TASK DIRECTIONS: For the records below, give the count of lines holding the word "eyeglasses" and nothing more.
*** DATASET RECORDS ***
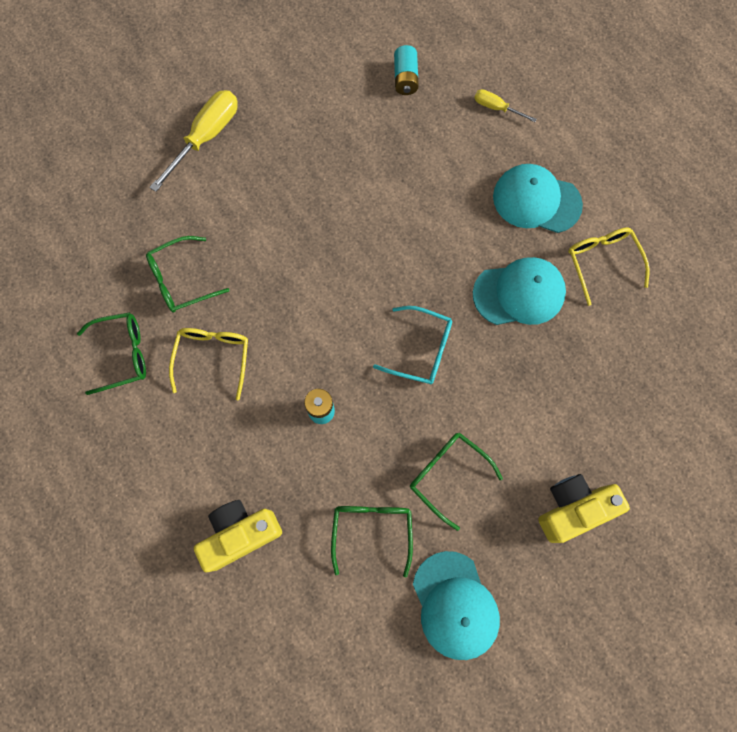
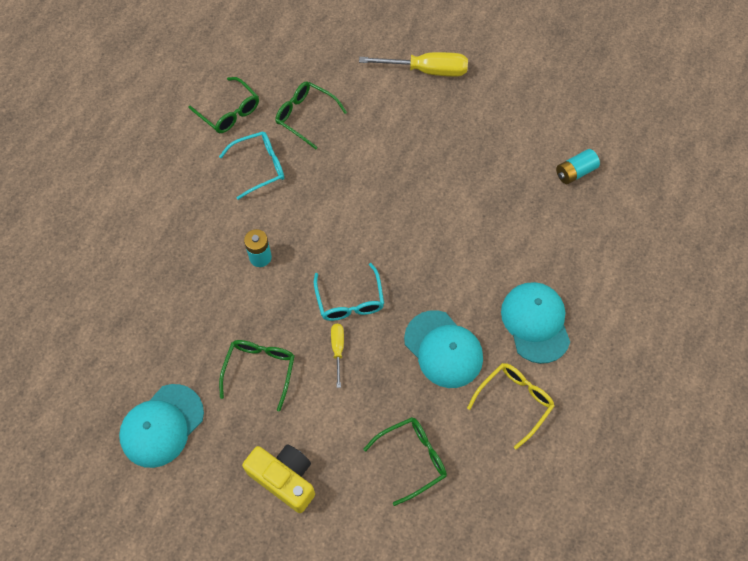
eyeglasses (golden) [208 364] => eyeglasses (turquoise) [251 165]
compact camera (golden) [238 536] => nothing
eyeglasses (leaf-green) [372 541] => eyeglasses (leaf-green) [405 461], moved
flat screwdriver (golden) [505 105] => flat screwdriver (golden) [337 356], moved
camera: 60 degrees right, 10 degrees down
*** End of DATASET RECORDS ***
COMPLETED TASK: 2